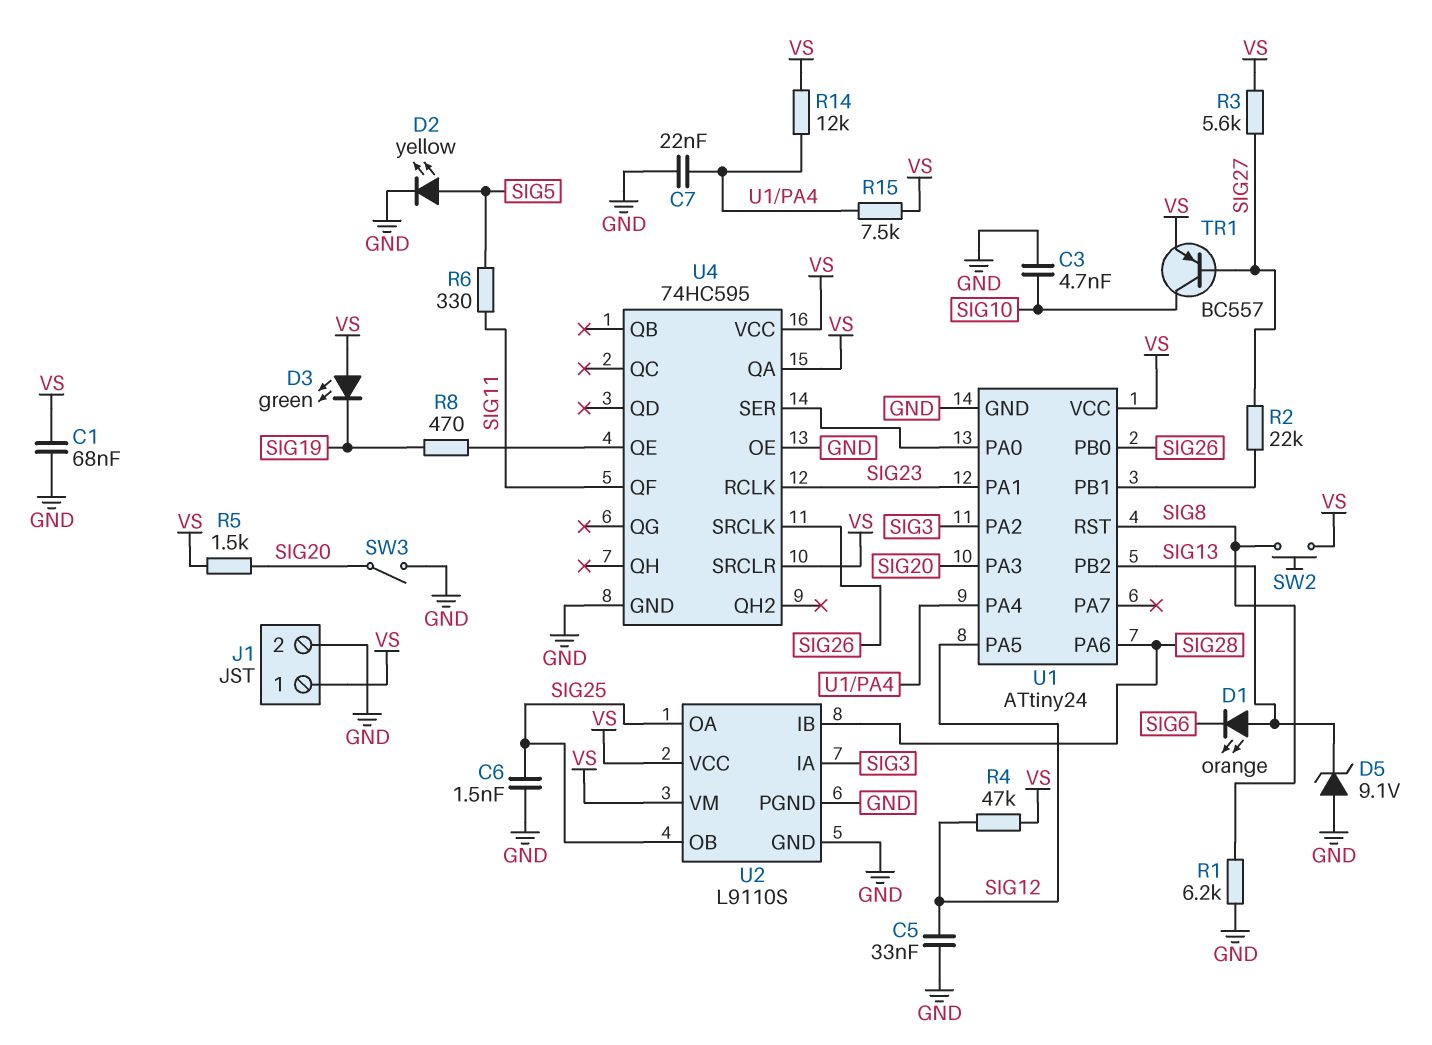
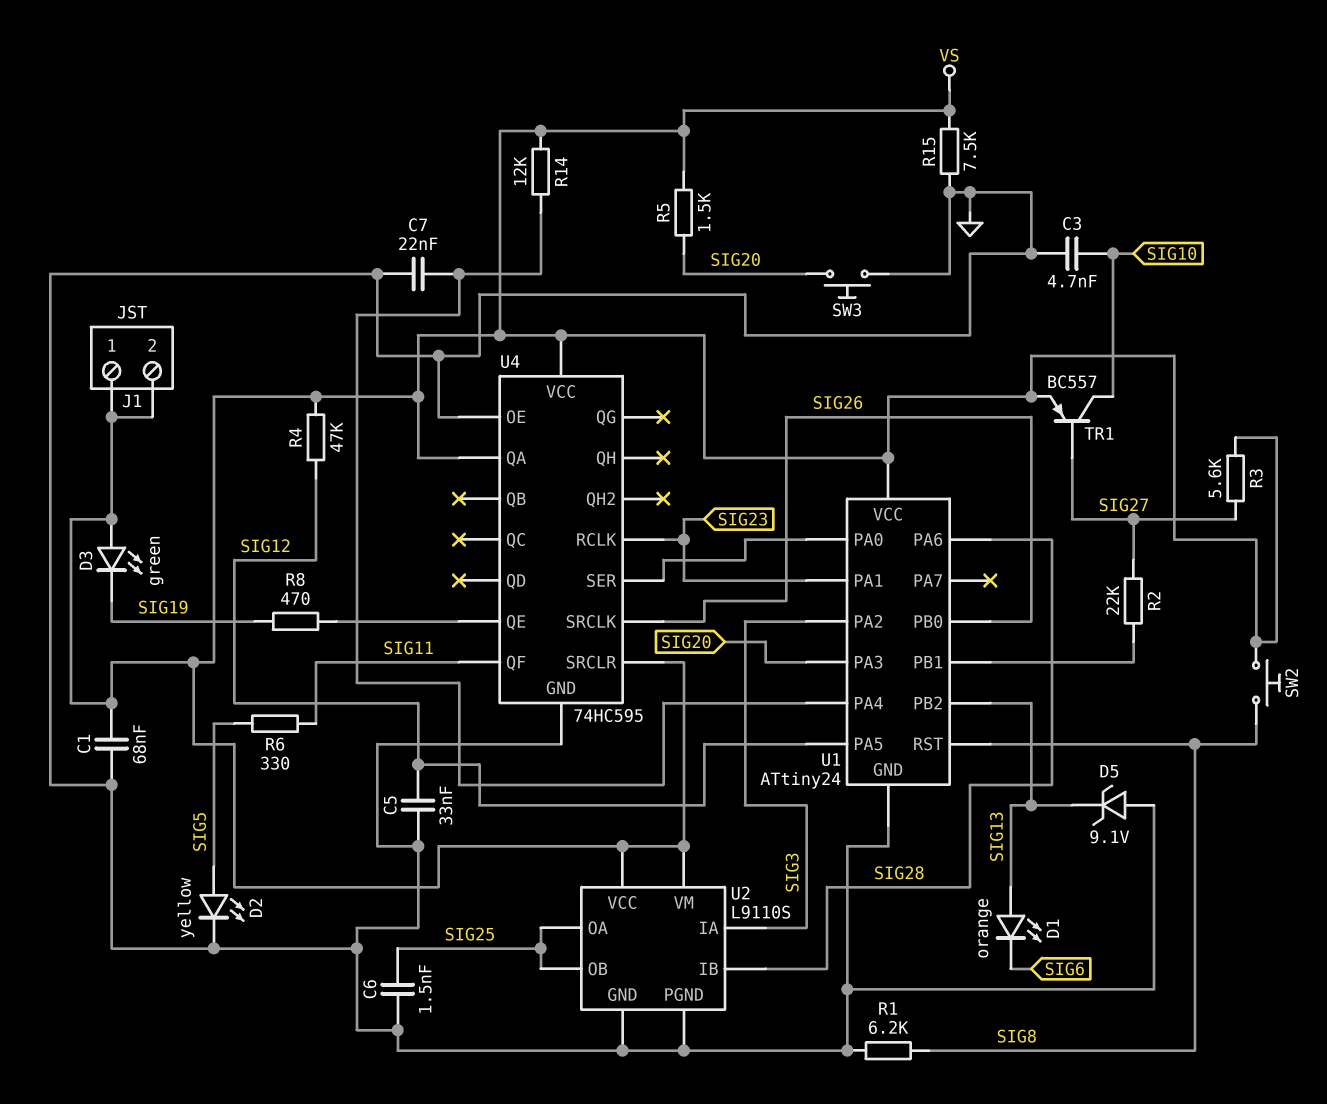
J1 pin 2: GND -> VS
R15: 7.5k (U1/PA4, VS) -> 7.5k (GND, VS)
SW3: switch (GND, SIG20) -> button (GND, SIG20)

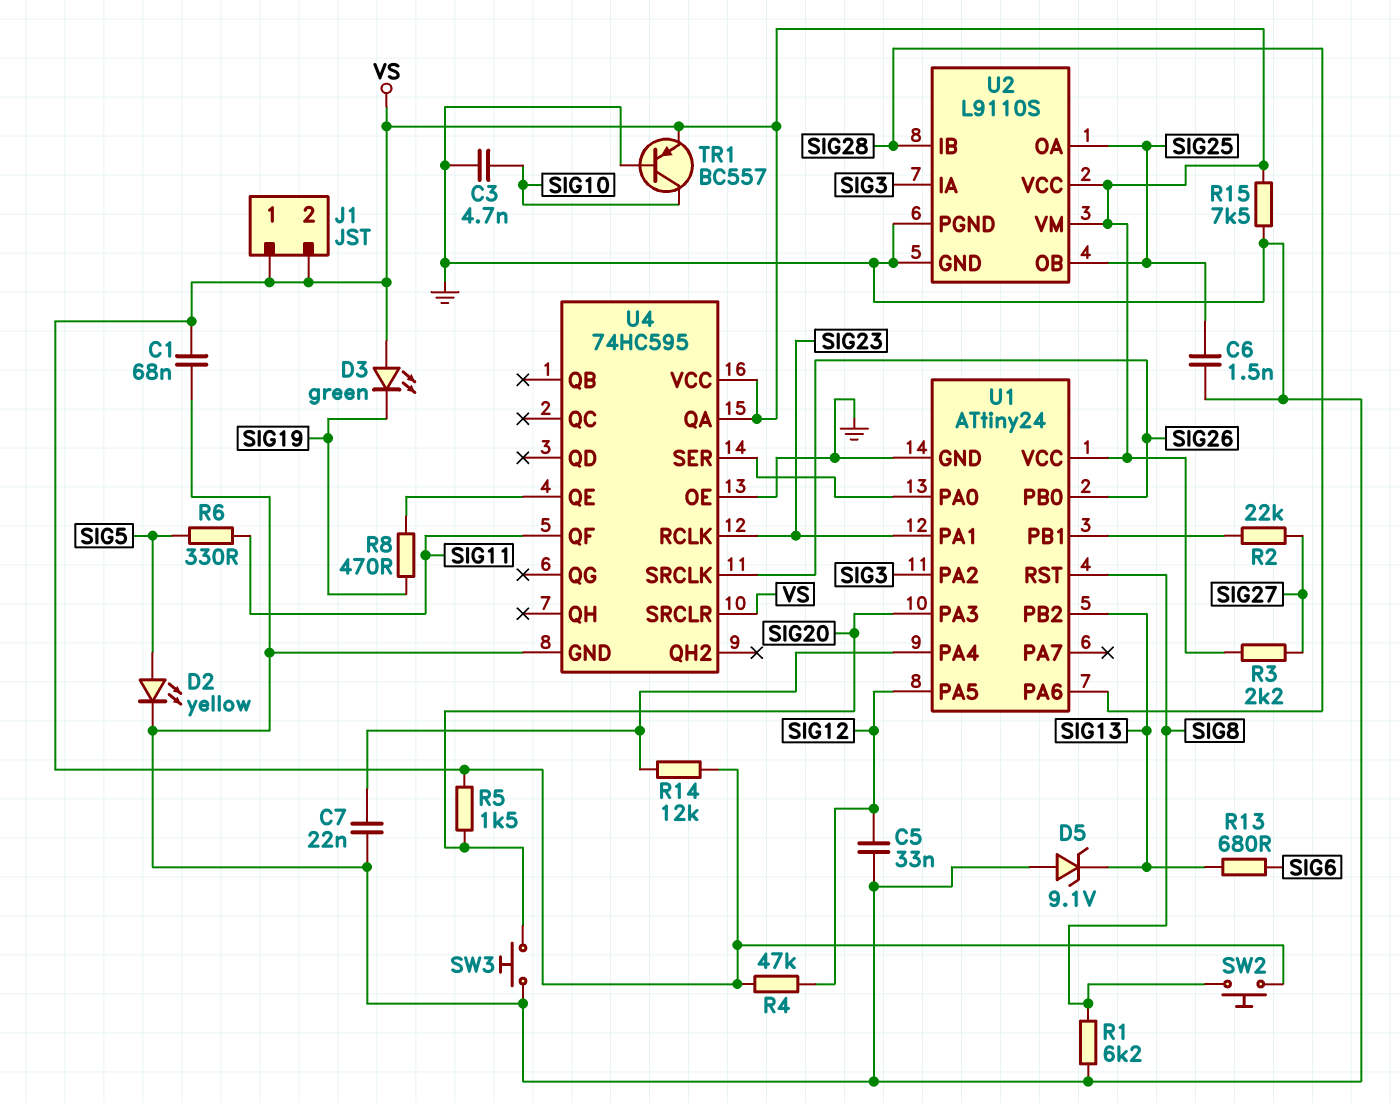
D1: LED orange (A SIG13, K SIG6) -> none
R3: 5.6k (SIG27, VS) -> 2.2k (SIG27, VS)
R13: none -> 680 (SIG6, SIG13)
TR1: PNP BC557 (B SIG27, C SIG10, E VS) -> PNP BC557 (B GND, C SIG10, E VS)

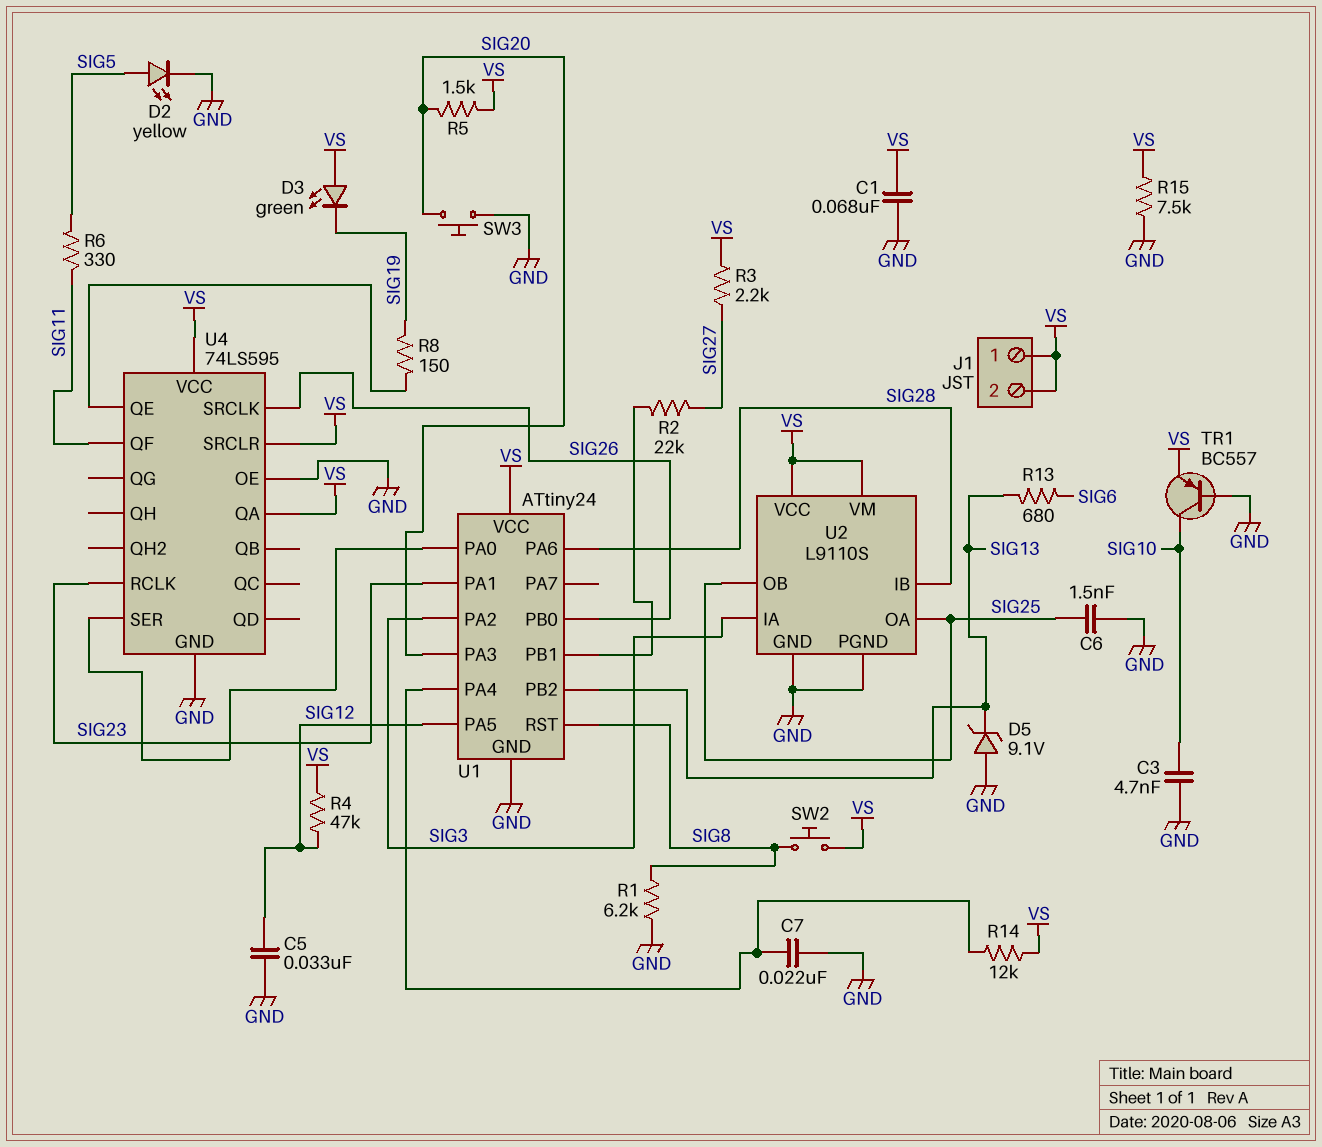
R8: 470 (SIG19, U4/QE) -> 150 (SIG19, U4/QE)
U4: 74HC595 -> 74LS595

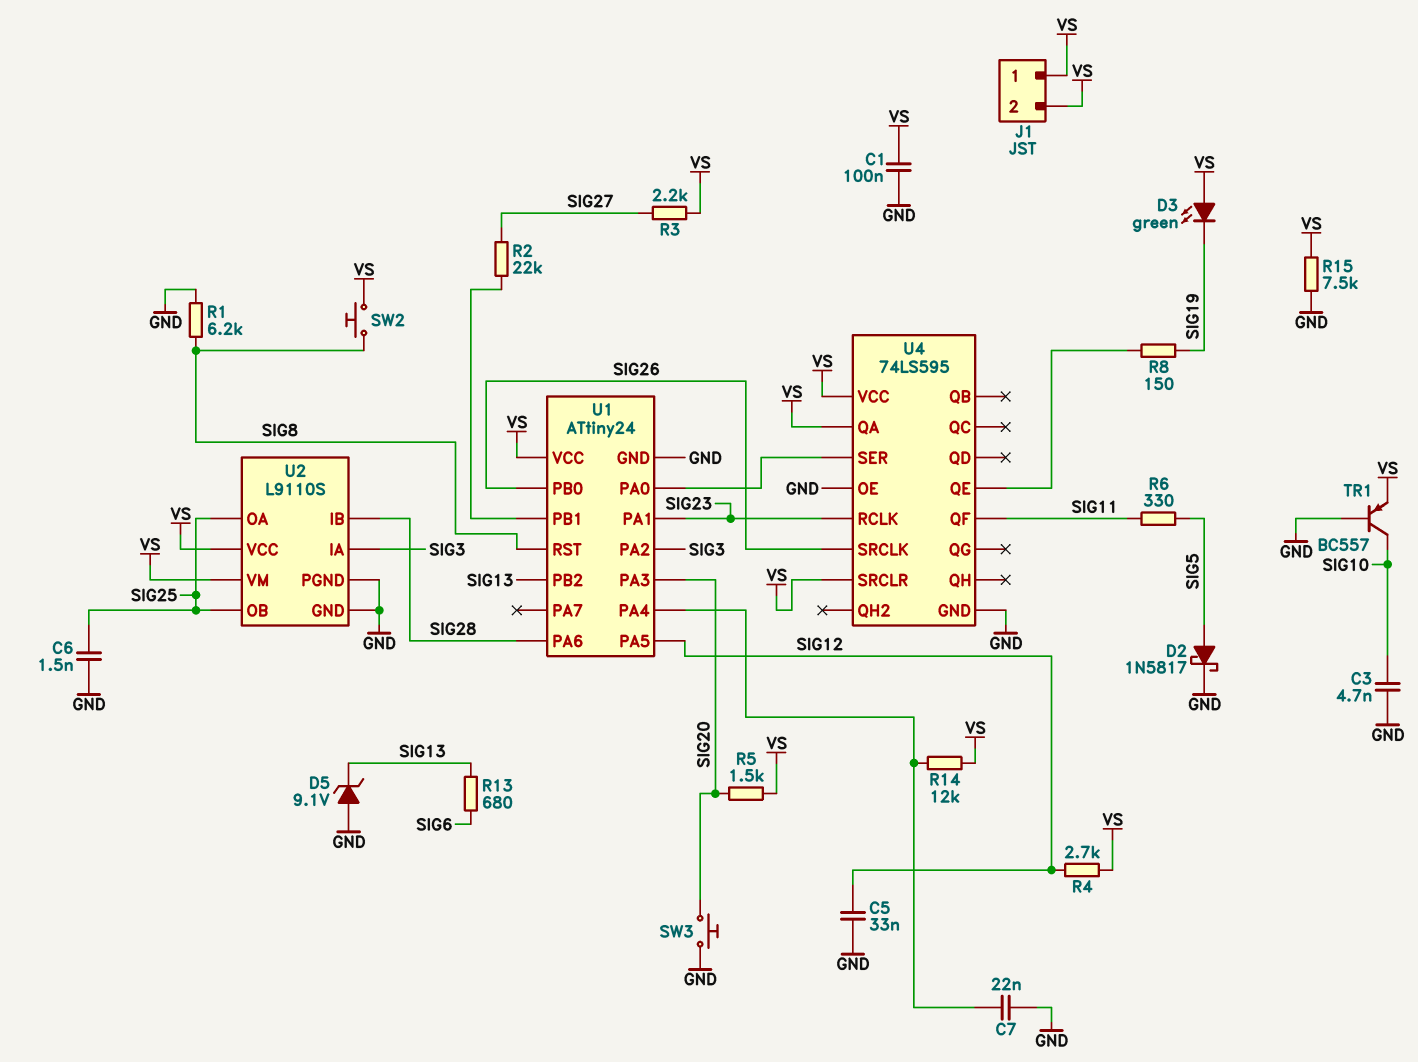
C1: 68nF (GND, VS) -> 100nF (GND, VS)
D2: LED yellow (A SIG5, K GND) -> schottky 1N5817 (A SIG5, K GND)
R4: 47k (SIG12, VS) -> 2.7k (SIG12, VS)

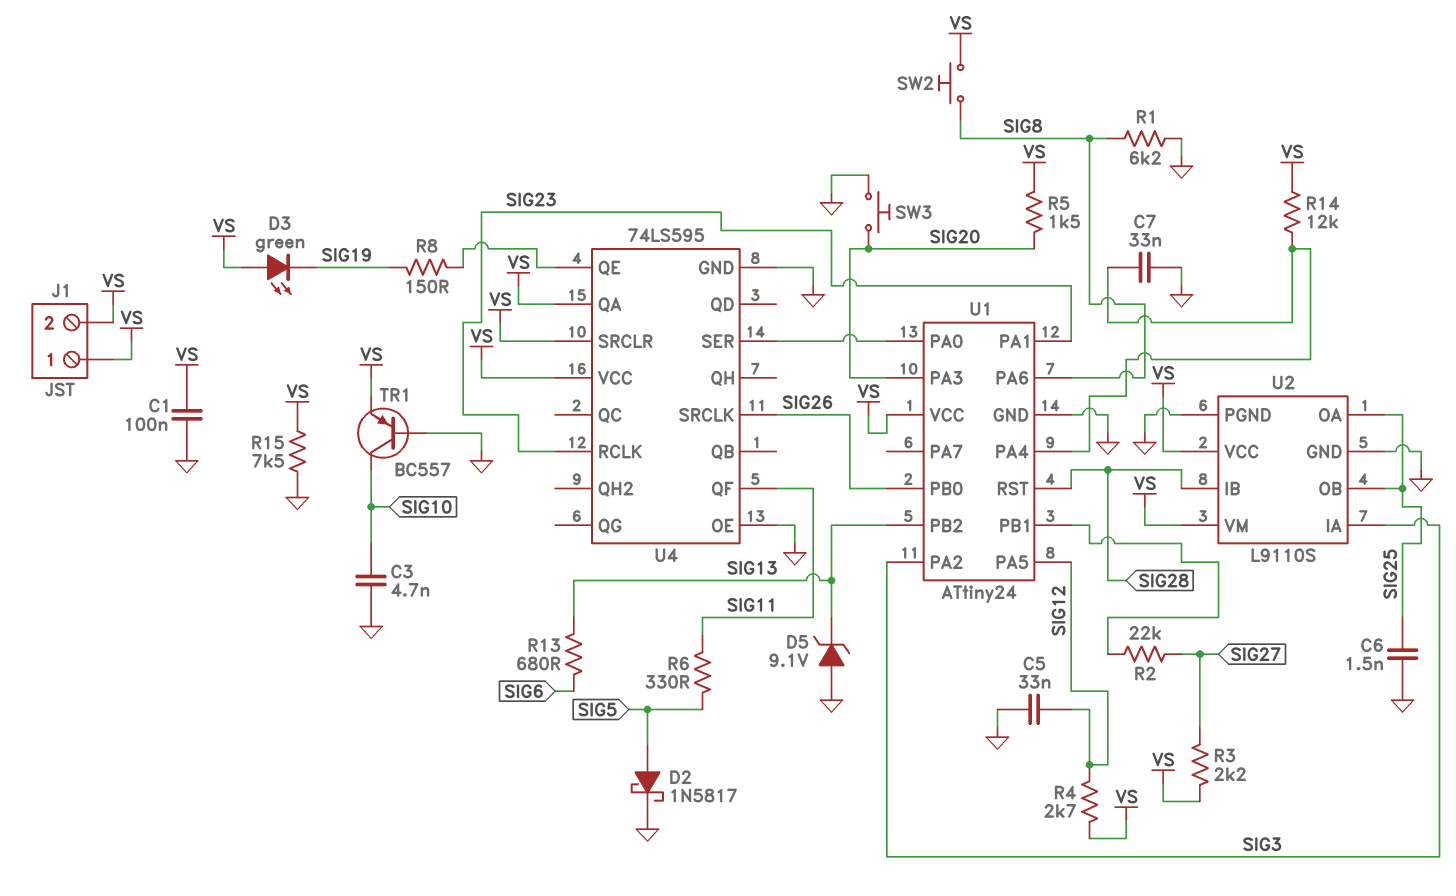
C7: 22nF (GND, U1/PA4) -> 33nF (GND, U1/PA4)
U1 pin PA6: SIG28 -> SIG8
U1 pin RST: SIG8 -> SIG28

• Your task
Set down the material above word for word and skip its pictures.

• Final answer
J1 pin 2: GND -> VS
R15: 7.5k (U1/PA4, VS) -> 7.5k (GND, VS)
SW3: switch (GND, SIG20) -> button (GND, SIG20)

D1: LED orange (A SIG13, K SIG6) -> none
R3: 5.6k (SIG27, VS) -> 2.2k (SIG27, VS)
R13: none -> 680 (SIG6, SIG13)
TR1: PNP BC557 (B SIG27, C SIG10, E VS) -> PNP BC557 (B GND, C SIG10, E VS)

R8: 470 (SIG19, U4/QE) -> 150 (SIG19, U4/QE)
U4: 74HC595 -> 74LS595

C1: 68nF (GND, VS) -> 100nF (GND, VS)
D2: LED yellow (A SIG5, K GND) -> schottky 1N5817 (A SIG5, K GND)
R4: 47k (SIG12, VS) -> 2.7k (SIG12, VS)

C7: 22nF (GND, U1/PA4) -> 33nF (GND, U1/PA4)
U1 pin PA6: SIG28 -> SIG8
U1 pin RST: SIG8 -> SIG28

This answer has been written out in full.